> Available data:
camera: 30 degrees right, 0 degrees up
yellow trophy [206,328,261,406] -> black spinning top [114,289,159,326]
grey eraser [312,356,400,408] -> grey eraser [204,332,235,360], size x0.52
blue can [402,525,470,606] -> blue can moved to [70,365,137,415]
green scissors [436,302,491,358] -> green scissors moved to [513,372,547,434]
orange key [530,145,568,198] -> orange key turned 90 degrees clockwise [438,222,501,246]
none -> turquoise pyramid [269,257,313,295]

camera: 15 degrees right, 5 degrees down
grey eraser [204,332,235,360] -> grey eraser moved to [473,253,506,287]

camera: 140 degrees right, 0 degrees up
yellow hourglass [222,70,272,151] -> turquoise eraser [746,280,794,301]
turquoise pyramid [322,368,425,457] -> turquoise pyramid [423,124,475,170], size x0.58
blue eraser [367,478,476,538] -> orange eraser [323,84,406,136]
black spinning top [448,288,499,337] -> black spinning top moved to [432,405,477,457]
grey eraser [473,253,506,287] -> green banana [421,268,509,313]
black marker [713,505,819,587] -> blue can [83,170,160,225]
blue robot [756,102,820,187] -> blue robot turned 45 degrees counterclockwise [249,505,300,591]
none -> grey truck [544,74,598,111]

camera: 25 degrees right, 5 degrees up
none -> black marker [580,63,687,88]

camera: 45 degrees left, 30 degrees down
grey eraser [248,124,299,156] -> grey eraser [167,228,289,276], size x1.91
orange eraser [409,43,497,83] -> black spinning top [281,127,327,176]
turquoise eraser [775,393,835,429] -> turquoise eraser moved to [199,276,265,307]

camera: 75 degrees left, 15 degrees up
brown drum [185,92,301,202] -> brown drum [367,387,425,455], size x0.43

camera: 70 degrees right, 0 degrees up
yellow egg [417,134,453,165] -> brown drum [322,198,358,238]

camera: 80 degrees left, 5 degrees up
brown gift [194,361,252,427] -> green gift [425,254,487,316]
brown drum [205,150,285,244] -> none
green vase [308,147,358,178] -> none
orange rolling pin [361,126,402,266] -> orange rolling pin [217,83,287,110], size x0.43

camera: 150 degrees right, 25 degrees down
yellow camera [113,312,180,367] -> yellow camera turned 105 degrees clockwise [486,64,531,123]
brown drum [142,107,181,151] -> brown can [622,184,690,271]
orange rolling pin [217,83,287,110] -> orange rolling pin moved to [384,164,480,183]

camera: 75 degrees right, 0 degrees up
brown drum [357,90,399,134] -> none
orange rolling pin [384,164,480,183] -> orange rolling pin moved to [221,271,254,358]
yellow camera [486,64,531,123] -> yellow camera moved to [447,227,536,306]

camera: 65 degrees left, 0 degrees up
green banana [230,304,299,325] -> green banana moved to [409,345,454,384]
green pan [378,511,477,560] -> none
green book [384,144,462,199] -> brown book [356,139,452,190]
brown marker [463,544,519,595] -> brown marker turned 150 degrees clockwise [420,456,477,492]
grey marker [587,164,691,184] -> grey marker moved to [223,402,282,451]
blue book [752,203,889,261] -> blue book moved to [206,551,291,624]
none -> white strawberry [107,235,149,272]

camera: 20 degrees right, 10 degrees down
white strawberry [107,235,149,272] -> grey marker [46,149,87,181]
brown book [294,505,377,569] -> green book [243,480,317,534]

> What the task requires: Your task is to find every line above containing the word "left" and copy it.

> Written answer:
camera: 45 degrees left, 30 degrees down
camera: 75 degrees left, 15 degrees up
camera: 80 degrees left, 5 degrees up
camera: 65 degrees left, 0 degrees up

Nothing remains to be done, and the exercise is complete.